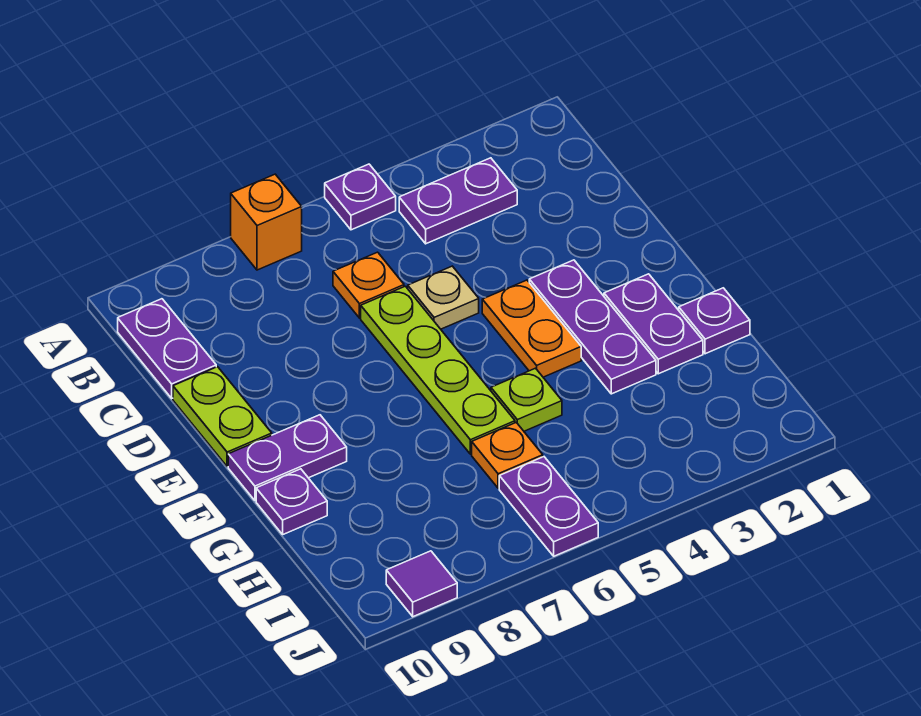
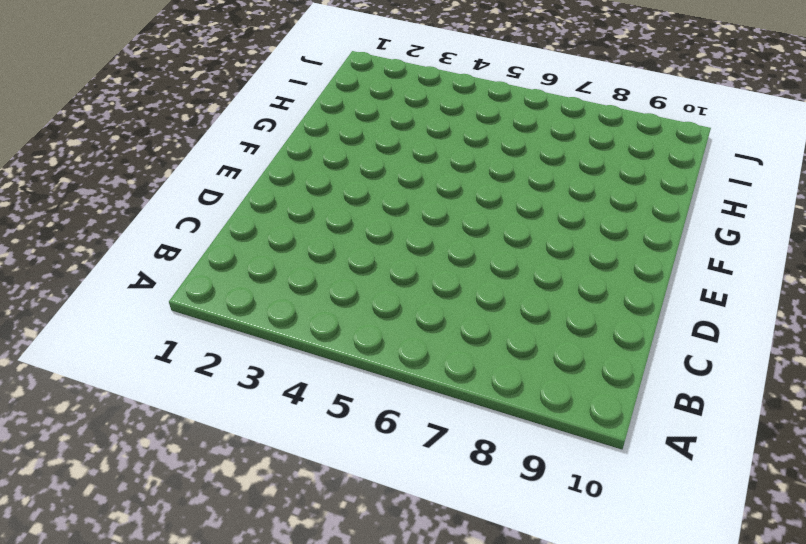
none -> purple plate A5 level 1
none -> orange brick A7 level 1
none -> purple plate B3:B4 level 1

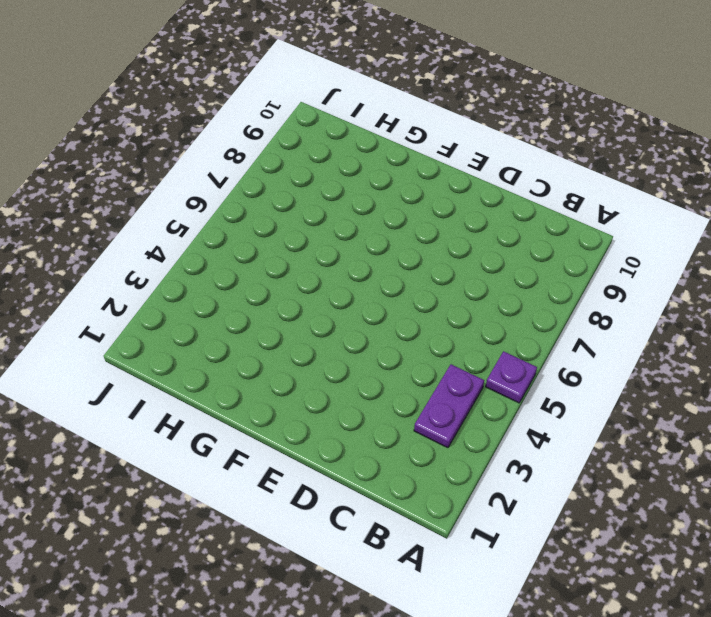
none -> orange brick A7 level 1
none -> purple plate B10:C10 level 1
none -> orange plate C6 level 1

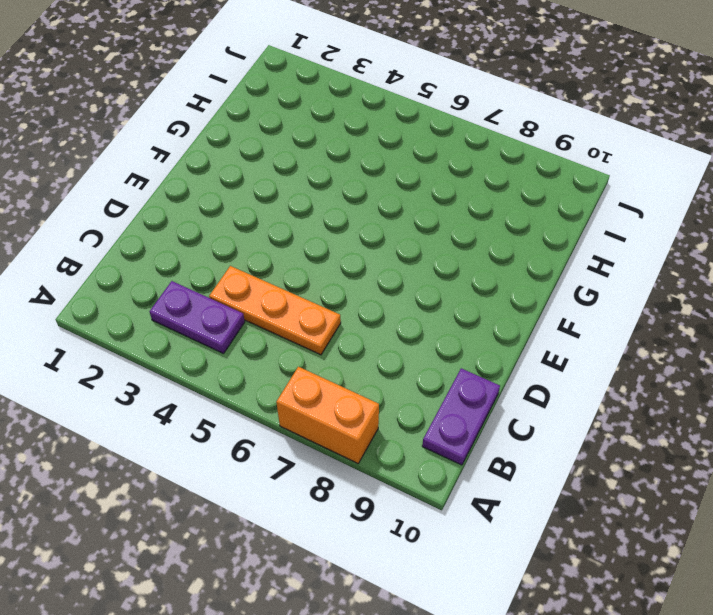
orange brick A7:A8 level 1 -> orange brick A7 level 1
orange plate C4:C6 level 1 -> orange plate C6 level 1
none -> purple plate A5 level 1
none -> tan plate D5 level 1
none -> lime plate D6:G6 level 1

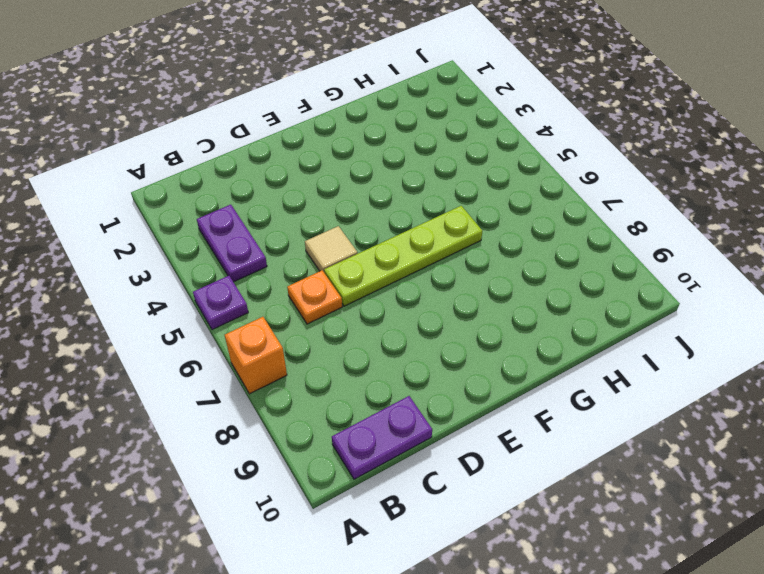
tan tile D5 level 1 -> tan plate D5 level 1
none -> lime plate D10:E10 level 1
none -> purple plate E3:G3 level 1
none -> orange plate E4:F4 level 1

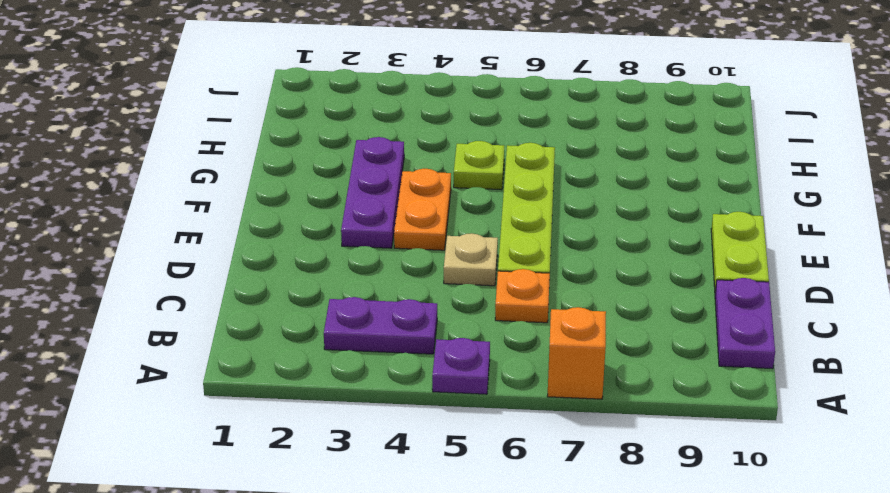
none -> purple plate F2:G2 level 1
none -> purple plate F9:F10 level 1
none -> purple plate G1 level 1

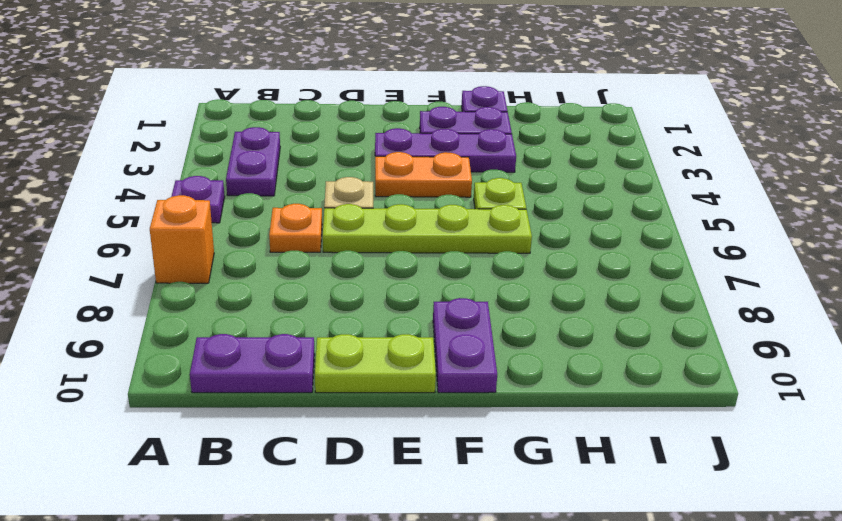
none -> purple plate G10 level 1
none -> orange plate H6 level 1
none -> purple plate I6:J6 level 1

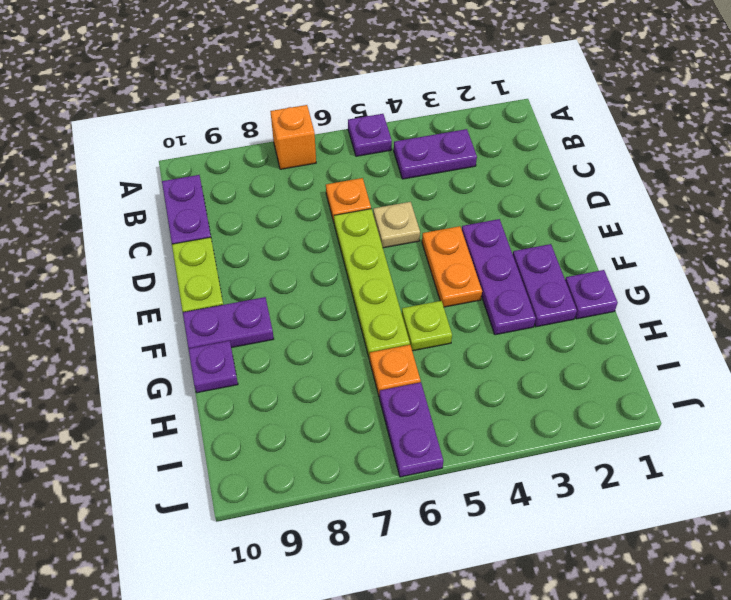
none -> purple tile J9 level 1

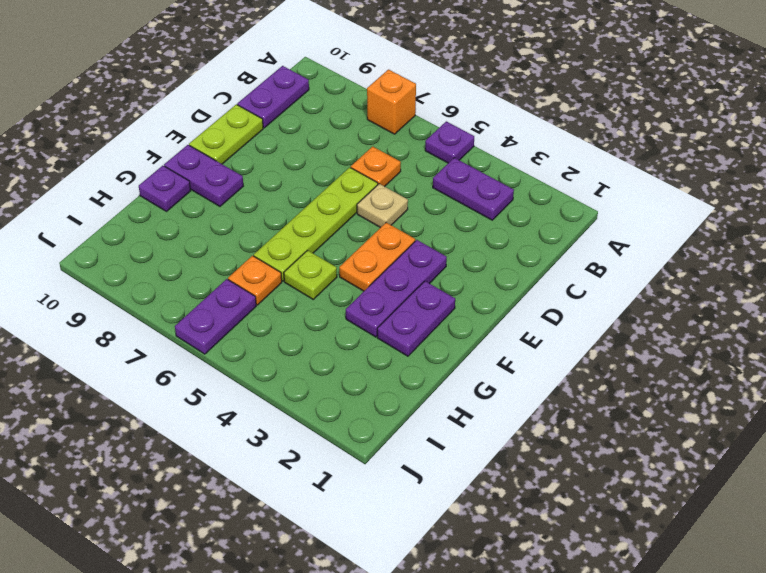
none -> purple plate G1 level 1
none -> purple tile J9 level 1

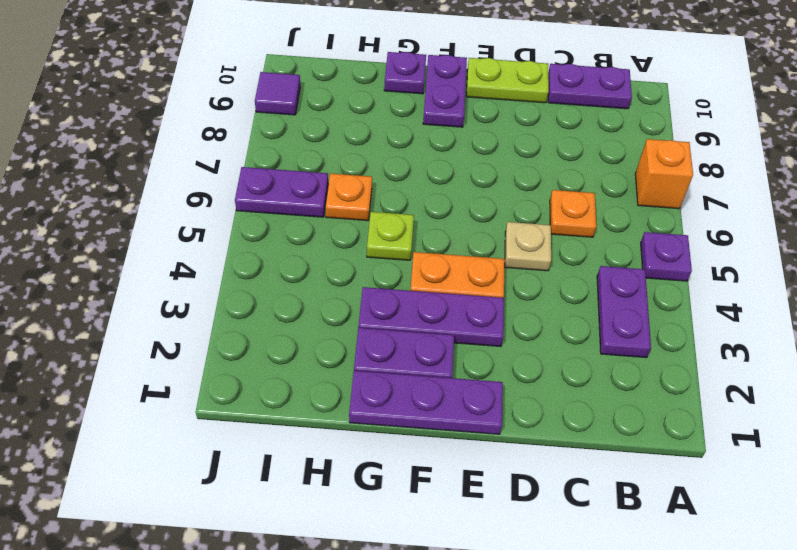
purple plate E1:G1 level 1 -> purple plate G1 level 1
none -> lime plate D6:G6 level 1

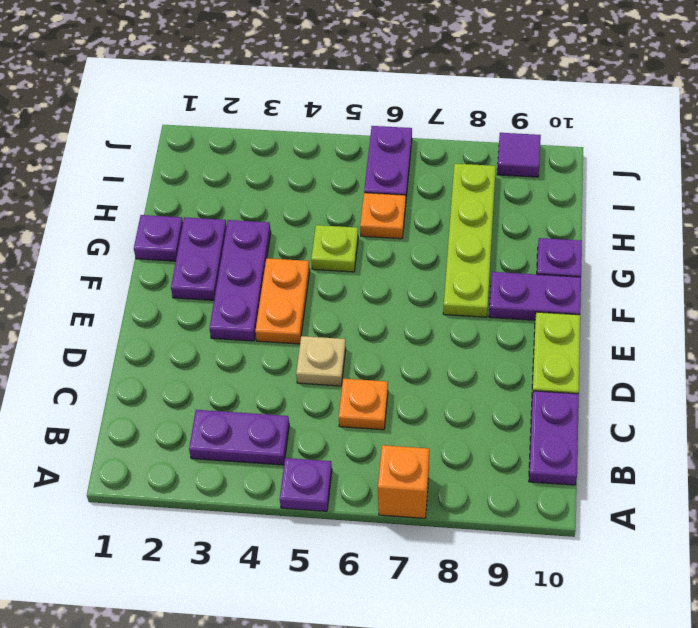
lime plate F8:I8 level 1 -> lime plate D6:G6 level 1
....
▶ **Activity**:
Go through the entries above and copy out every line that includes the word "lime".

▶ **Exercise output**:
none -> lime plate D6:G6 level 1
none -> lime plate D10:E10 level 1
none -> lime plate D6:G6 level 1
lime plate F8:I8 level 1 -> lime plate D6:G6 level 1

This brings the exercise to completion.